### INPUT DATA

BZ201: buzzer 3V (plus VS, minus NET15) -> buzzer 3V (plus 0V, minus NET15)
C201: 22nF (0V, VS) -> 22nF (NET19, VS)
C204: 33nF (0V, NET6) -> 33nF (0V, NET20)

---

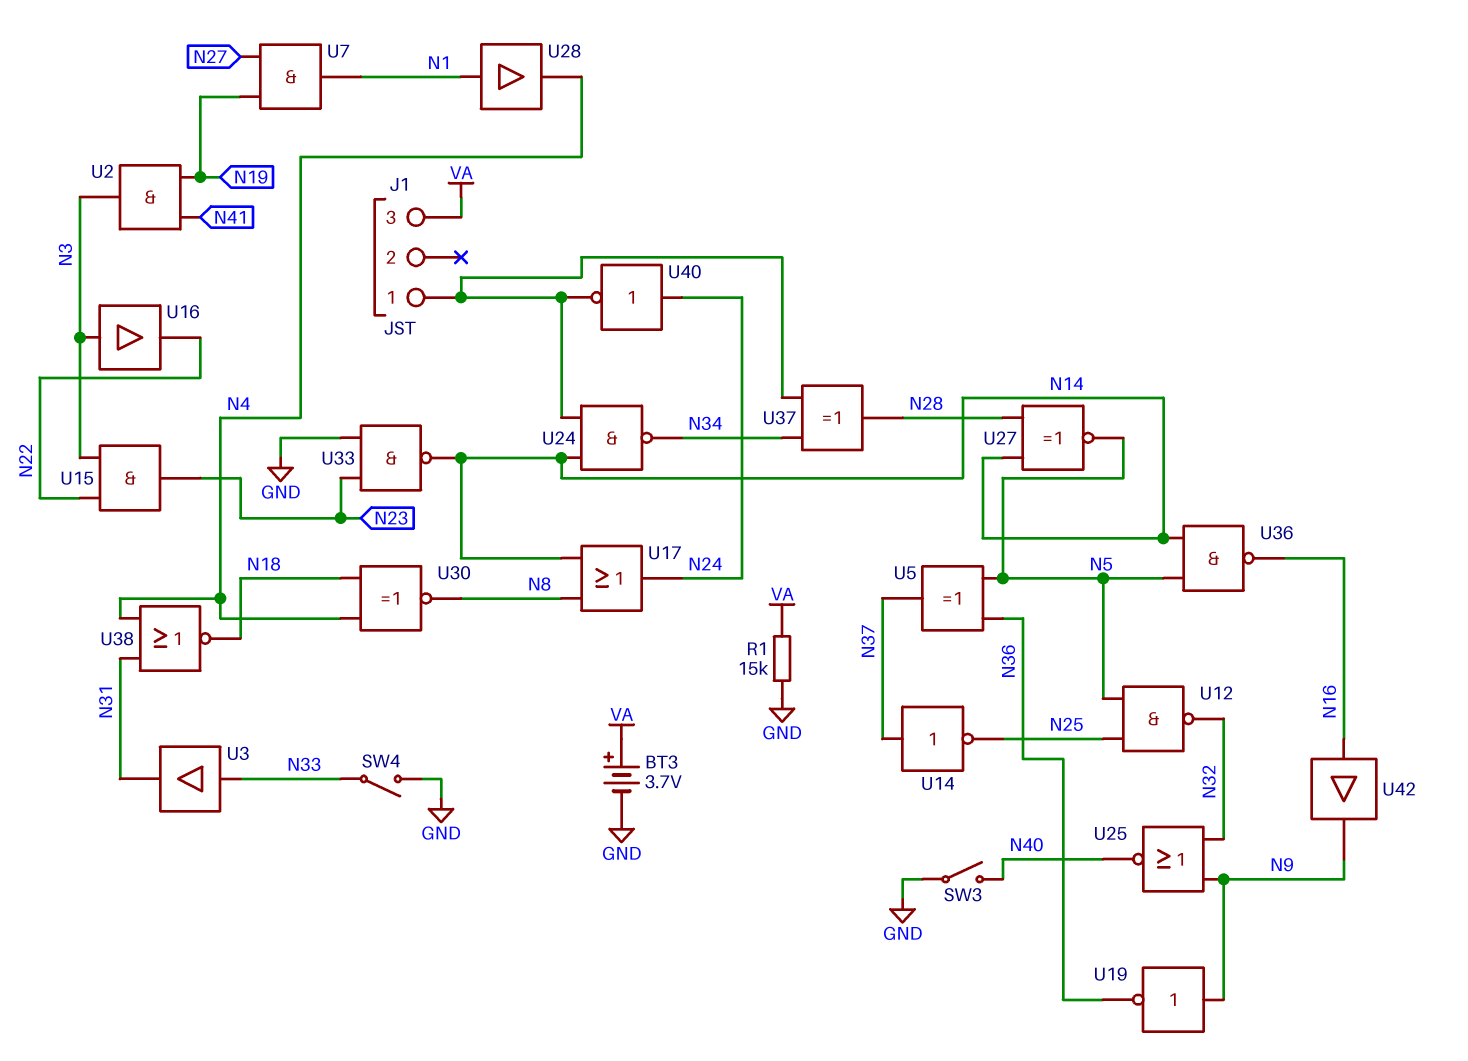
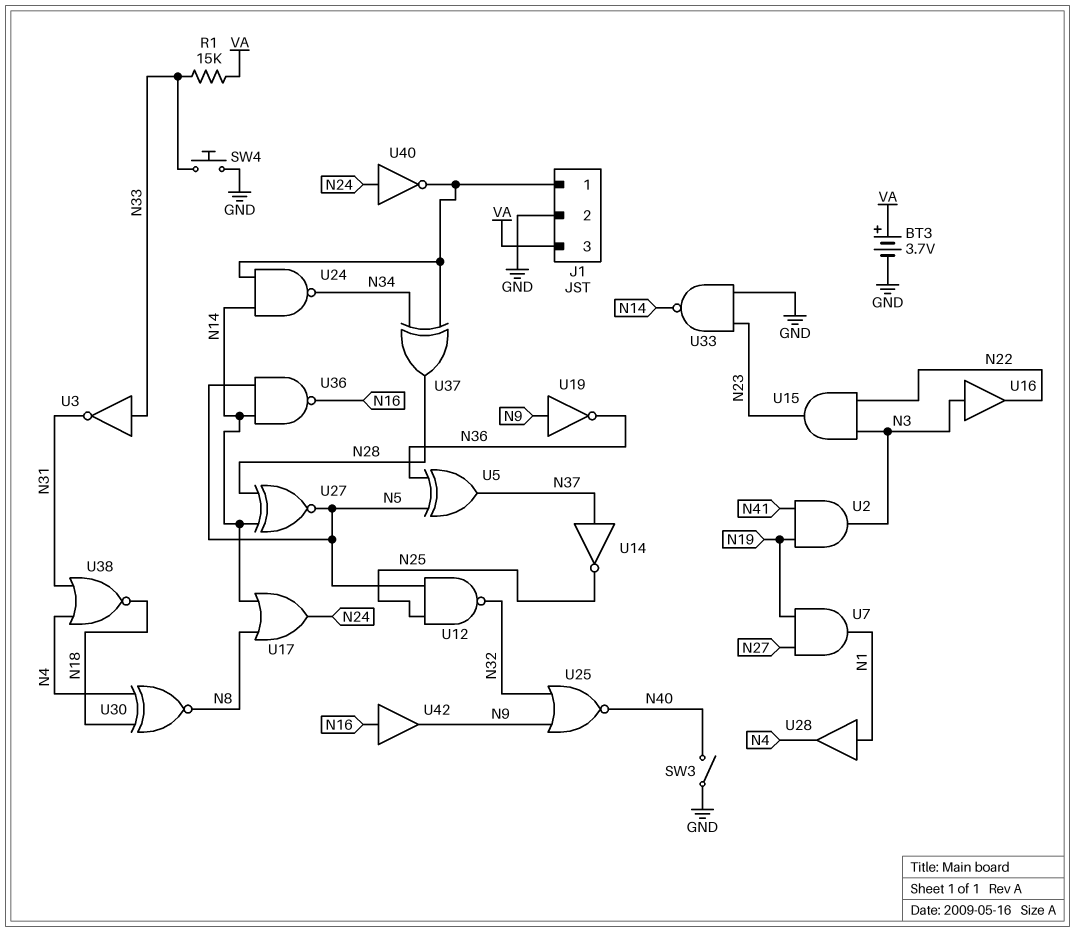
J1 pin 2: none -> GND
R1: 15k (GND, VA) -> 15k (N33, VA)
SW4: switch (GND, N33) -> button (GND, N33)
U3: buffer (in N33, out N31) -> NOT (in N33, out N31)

--

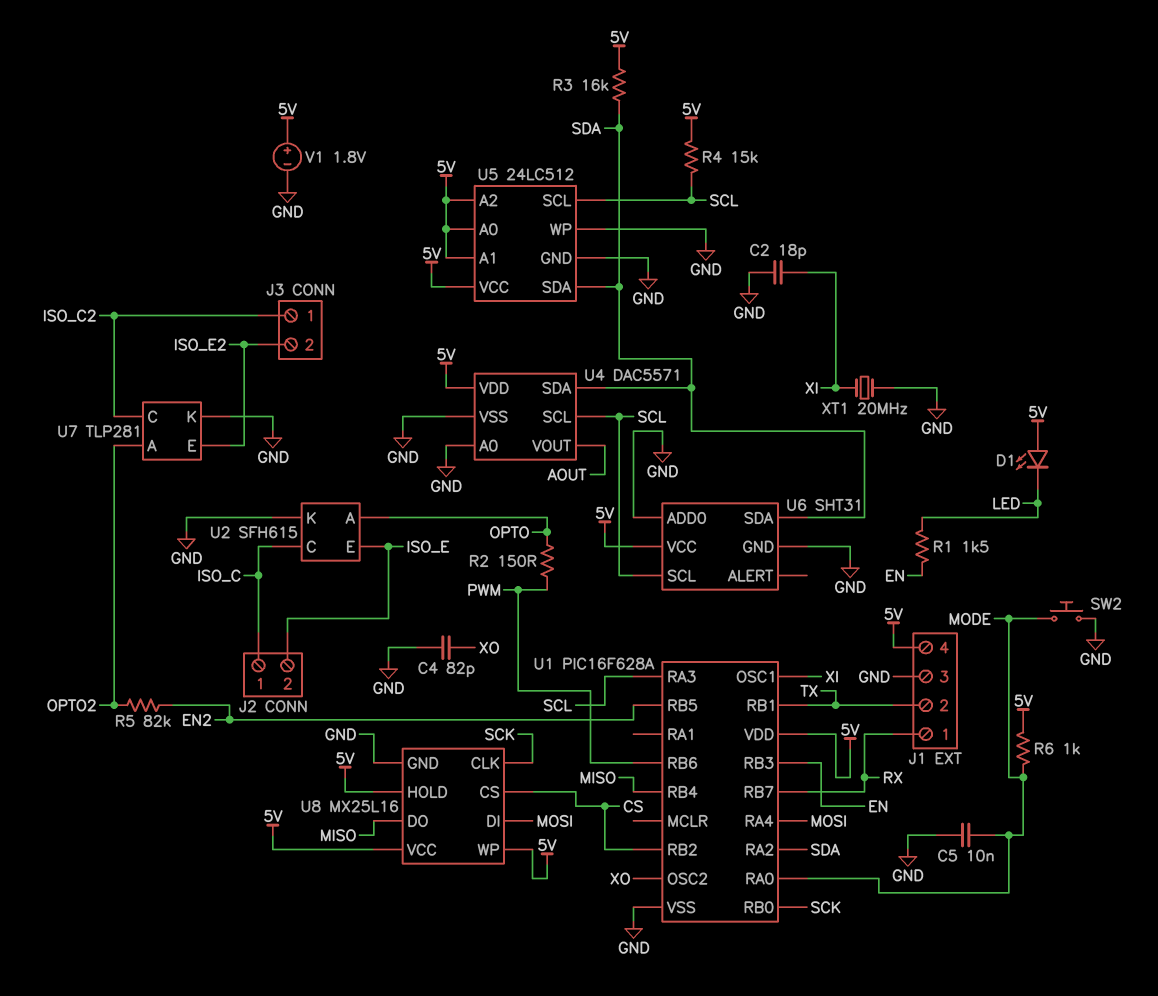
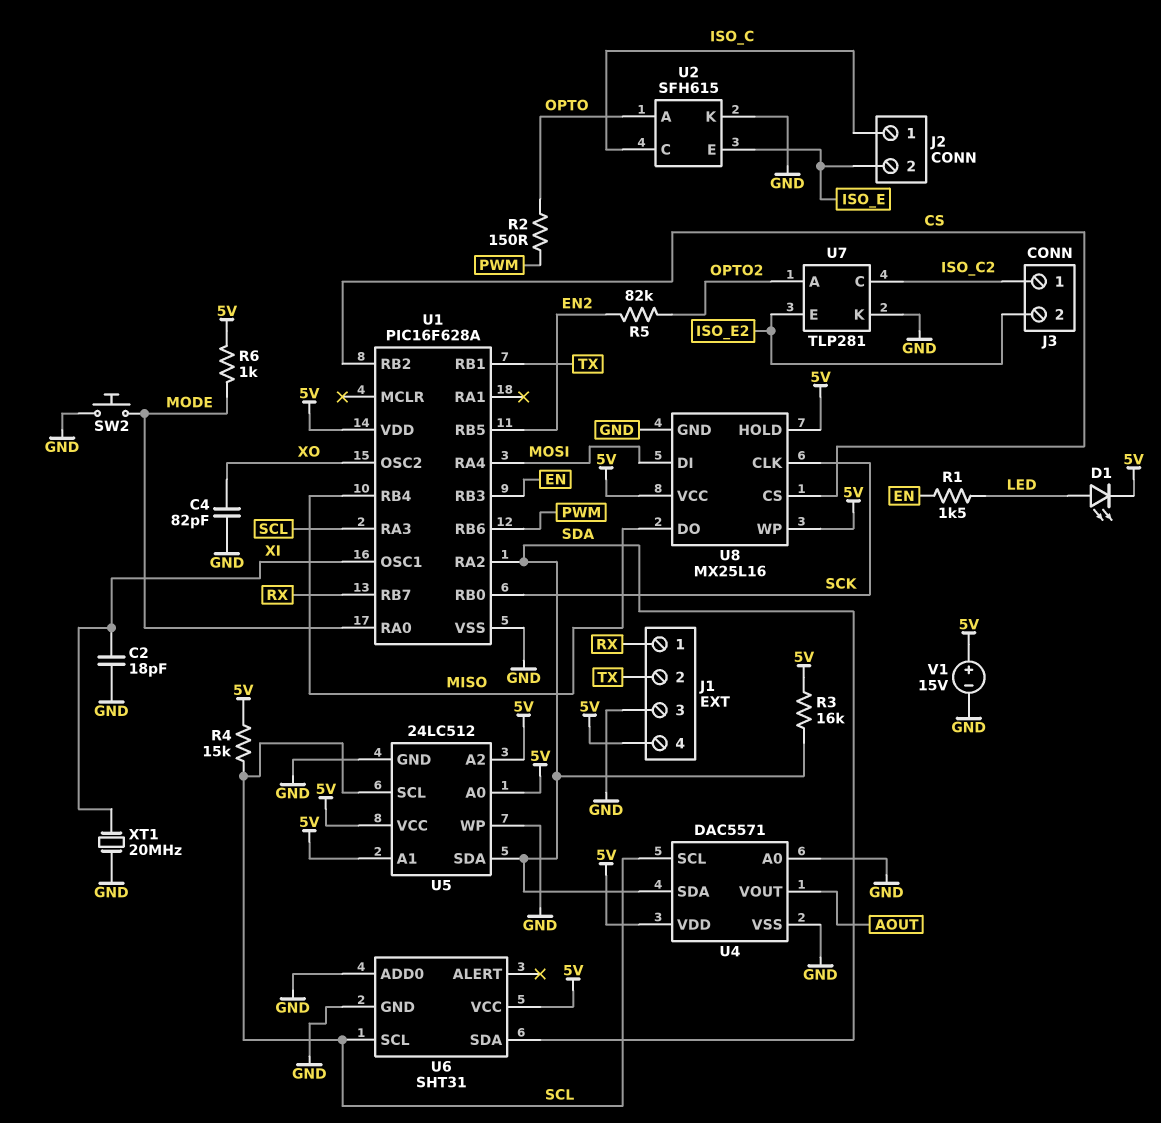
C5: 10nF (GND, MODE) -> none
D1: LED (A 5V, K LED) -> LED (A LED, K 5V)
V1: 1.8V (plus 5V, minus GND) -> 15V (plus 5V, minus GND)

### ASSIGNMENT
Where the line holding "BZ201: buzzer 3V" appears in the listing above, start reproducing exactly, and end with the line holding "C204: 33nF (0V, NET6) -> 33nF (0V, NET20)".

### RESULT BELOW
BZ201: buzzer 3V (plus VS, minus NET15) -> buzzer 3V (plus 0V, minus NET15)
C201: 22nF (0V, VS) -> 22nF (NET19, VS)
C204: 33nF (0V, NET6) -> 33nF (0V, NET20)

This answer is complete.